> **Instructions to follow**:
Would you transcribe the whole listing exactly and drop its images?

> **Dataset entries**:

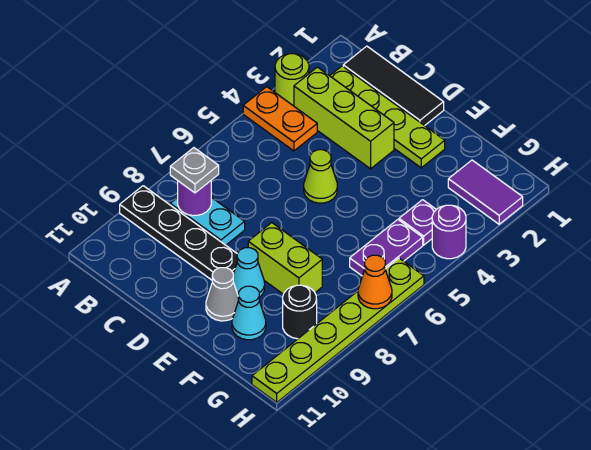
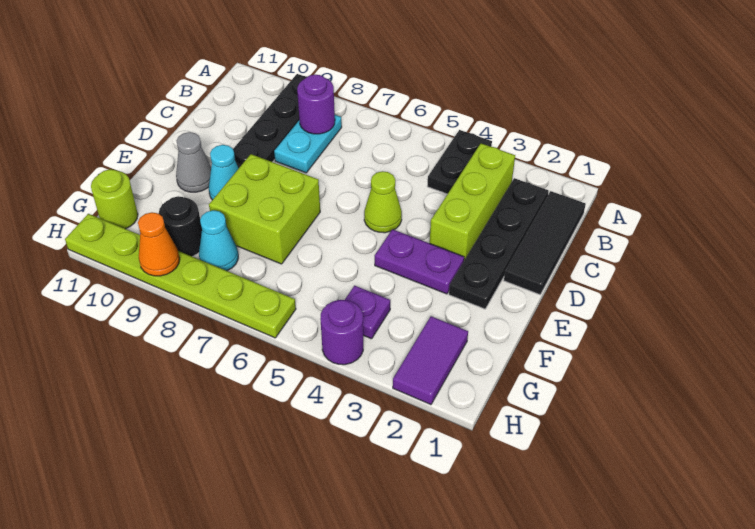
lime round brick A3 level 1 -> lime round brick G11 level 1
orange plate A4:B4 level 1 -> black plate A4:B4 level 1
lime plate B2:E2 level 1 -> black plate B2:E2 level 1
grey plate B8 level 3 -> none
lime brick E8:F8 level 1 -> lime brick E7:F8 level 1
cyan cone F10 level 1 -> cyan cone G8 level 1
purple plate G5:G6 level 1 -> purple plate E3:E4 level 1
orange cone H7 level 2 -> orange cone H9 level 2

> **Exercise result**:
lime round brick A3 level 1 -> lime round brick G11 level 1
orange plate A4:B4 level 1 -> black plate A4:B4 level 1
lime plate B2:E2 level 1 -> black plate B2:E2 level 1
grey plate B8 level 3 -> none
lime brick E8:F8 level 1 -> lime brick E7:F8 level 1
cyan cone F10 level 1 -> cyan cone G8 level 1
purple plate G5:G6 level 1 -> purple plate E3:E4 level 1
orange cone H7 level 2 -> orange cone H9 level 2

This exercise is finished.